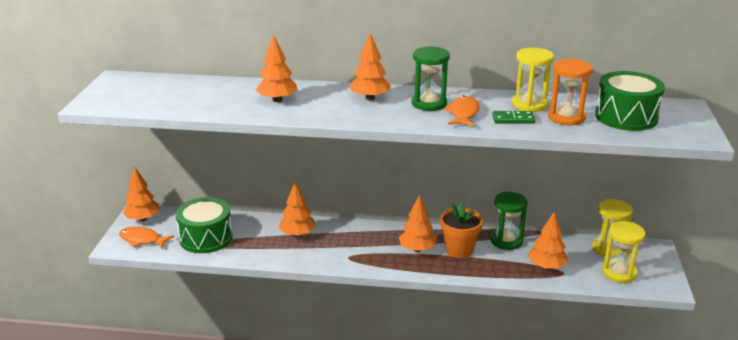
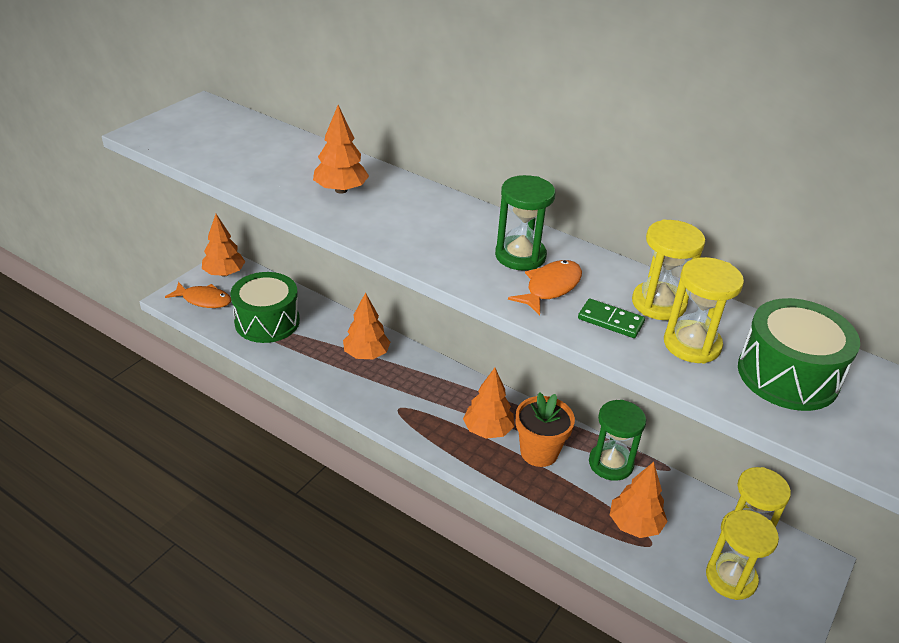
camera: 25 degrees right, 10 degrees up
orange fish [119,227,174,248] -> orange fish turned 150 degrees clockwise [165,282,231,308]
orange tree [350,33,391,100] -> none
orange hourglass [548,59,593,125] -> yellow hourglass [664,257,744,363]

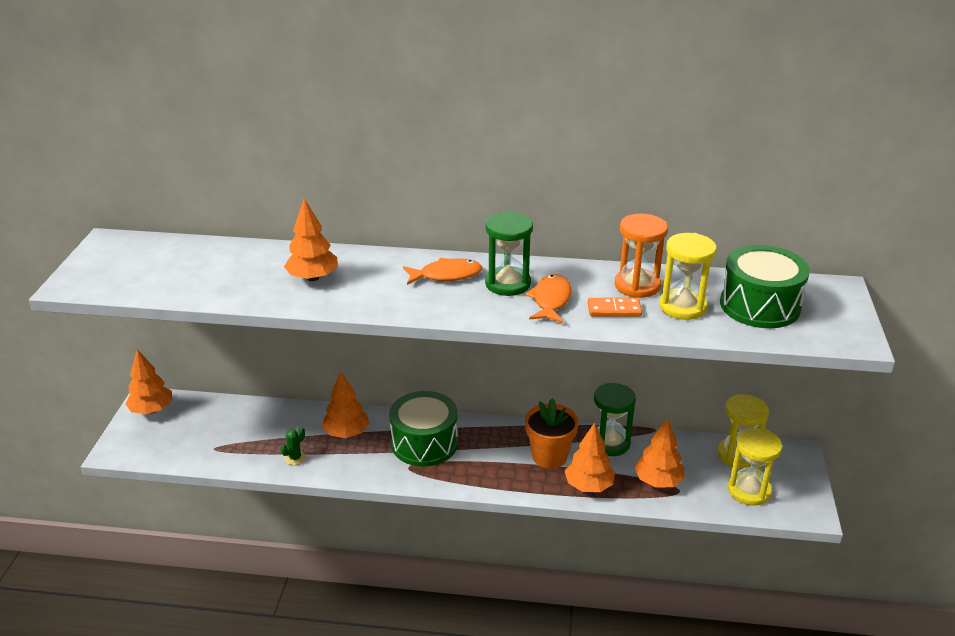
camera: 25 degrees left, 5 degrees down
orange fish [165,282,231,308] -> orange fish moved to [403,258,482,285]
green drum [230,272,300,343] -> green drum moved to [389,391,458,466]
orange tree [463,368,515,439] -> orange tree moved to [565,422,615,492]
green domino [578,298,645,338] -> orange domino [588,298,642,317]
yellow hourglass [632,219,705,320] -> orange hourglass [615,213,668,298]
none -> green cactus [280,427,306,465]

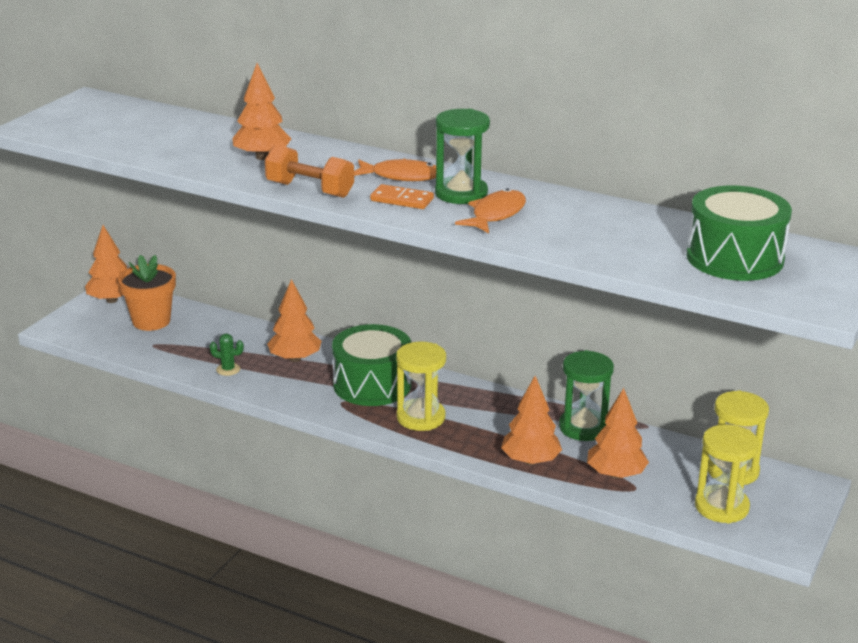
camera: 20 degrees right, 5 degrees down
green cactus [280,427,306,465] -> green cactus turned 45 degrees clockwise [210,334,244,376]
orange flower pot [525,398,579,469] -> orange flower pot moved to [118,255,176,331]
orange domino [588,298,642,317] -> orange domino moved to [370,184,434,209]
orange hourglass [615,213,668,298] -> none
yellow hourglass [659,233,717,320] -> yellow hourglass moved to [396,342,446,431]
none -> orange dumbbell [265,144,354,198]

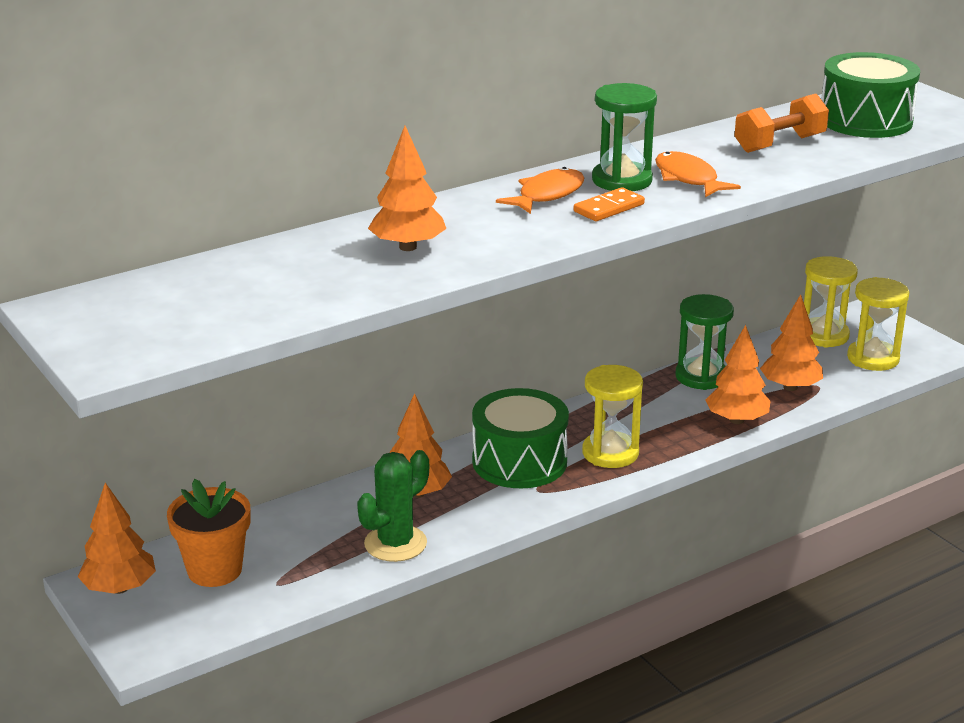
camera: 60 degrees left, 0 degrees up
green cactus [210,334,244,376] -> green cactus [357,450,429,562], size x1.94
orange dumbbell [265,144,354,198] -> orange dumbbell moved to [734,94,829,153]

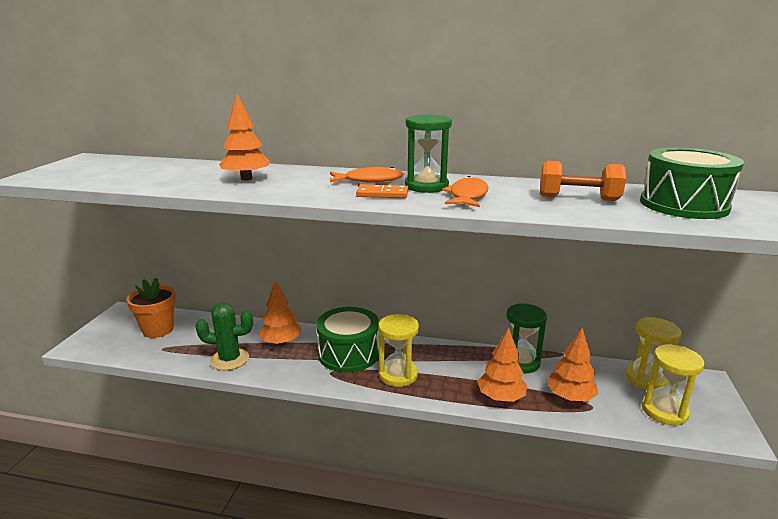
camera: 45 degrees right, 5 degrees down
orange tree [78,483,156,594] -> none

──────

__INSTRUCTIONS FOR THE TASK__
Reproduce verbatim every line starting at the line that holds "green cactus [280,427,306,465] ->" and ending with the final line of the data; omit the pictures.

__EXERCISE RESULT__
green cactus [280,427,306,465] -> green cactus turned 45 degrees clockwise [210,334,244,376]
orange flower pot [525,398,579,469] -> orange flower pot moved to [118,255,176,331]
orange domino [588,298,642,317] -> orange domino moved to [370,184,434,209]
orange hourglass [615,213,668,298] -> none
yellow hourglass [659,233,717,320] -> yellow hourglass moved to [396,342,446,431]
none -> orange dumbbell [265,144,354,198]

camera: 60 degrees left, 0 degrees up
green cactus [210,334,244,376] -> green cactus [357,450,429,562], size x1.94
orange dumbbell [265,144,354,198] -> orange dumbbell moved to [734,94,829,153]

camera: 45 degrees right, 5 degrees down
orange tree [78,483,156,594] -> none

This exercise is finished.